DIRECTIONS FOR THIS TASK:
Check each line of the material below for "pear", then copy the ones that contain it.

◆ ◆ ◆

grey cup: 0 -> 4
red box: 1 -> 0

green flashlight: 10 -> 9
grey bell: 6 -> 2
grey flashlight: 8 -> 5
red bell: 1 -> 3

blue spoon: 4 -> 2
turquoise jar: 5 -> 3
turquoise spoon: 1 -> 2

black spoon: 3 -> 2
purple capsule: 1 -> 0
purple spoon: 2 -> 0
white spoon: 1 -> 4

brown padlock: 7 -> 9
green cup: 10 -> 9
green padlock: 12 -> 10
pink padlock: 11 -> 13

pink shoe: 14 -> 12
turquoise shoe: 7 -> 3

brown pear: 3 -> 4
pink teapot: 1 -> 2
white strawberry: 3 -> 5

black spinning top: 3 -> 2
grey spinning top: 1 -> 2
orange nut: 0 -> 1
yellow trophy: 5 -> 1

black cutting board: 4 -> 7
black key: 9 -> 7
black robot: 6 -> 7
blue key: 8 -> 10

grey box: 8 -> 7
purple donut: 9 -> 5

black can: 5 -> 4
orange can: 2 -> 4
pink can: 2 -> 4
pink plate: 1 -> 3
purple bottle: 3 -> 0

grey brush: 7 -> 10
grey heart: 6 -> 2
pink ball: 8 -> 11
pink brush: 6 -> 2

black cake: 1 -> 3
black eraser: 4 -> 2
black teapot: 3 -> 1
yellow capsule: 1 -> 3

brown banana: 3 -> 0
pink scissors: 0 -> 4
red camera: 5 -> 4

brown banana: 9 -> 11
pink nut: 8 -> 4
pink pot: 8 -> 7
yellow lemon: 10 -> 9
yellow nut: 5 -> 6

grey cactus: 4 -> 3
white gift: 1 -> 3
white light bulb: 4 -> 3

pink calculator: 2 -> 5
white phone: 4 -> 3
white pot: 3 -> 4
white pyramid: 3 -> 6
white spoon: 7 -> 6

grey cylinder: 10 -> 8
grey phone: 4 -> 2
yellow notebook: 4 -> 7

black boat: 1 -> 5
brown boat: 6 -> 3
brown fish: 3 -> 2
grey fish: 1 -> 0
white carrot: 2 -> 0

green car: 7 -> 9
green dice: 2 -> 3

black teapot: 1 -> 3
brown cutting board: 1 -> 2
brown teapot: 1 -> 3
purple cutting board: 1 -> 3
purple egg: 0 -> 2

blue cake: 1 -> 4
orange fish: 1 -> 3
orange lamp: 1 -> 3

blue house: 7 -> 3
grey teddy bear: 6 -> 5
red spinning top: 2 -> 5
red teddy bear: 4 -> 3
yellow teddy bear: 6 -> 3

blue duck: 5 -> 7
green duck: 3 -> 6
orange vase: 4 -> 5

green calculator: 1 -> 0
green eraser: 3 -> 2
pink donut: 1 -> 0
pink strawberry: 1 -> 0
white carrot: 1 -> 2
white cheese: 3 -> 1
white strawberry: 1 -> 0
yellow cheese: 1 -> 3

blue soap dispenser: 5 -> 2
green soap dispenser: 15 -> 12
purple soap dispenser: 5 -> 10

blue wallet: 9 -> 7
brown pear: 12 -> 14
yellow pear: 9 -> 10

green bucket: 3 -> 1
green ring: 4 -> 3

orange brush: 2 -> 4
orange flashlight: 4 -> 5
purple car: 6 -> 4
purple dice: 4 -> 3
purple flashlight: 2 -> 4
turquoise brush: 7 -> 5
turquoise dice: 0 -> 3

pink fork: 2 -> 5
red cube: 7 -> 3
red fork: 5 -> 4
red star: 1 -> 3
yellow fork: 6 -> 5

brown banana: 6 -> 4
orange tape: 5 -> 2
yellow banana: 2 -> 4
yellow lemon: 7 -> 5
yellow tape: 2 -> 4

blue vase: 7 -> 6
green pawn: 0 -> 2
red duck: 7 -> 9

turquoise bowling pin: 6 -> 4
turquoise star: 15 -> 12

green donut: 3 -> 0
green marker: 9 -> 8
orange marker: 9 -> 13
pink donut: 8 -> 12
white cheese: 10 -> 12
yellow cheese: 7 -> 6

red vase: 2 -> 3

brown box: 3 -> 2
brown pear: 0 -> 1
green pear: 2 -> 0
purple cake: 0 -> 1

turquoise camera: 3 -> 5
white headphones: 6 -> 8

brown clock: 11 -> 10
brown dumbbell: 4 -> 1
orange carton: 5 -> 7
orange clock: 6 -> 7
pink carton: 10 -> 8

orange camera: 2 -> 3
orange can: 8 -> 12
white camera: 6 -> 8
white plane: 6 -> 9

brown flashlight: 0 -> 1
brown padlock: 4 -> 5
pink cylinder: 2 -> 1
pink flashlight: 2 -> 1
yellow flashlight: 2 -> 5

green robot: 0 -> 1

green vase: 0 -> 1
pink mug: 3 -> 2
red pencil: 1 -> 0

◆ ◆ ◆

EXERCISE RESPONSE:
brown pear: 3 -> 4
brown pear: 12 -> 14
yellow pear: 9 -> 10
brown pear: 0 -> 1
green pear: 2 -> 0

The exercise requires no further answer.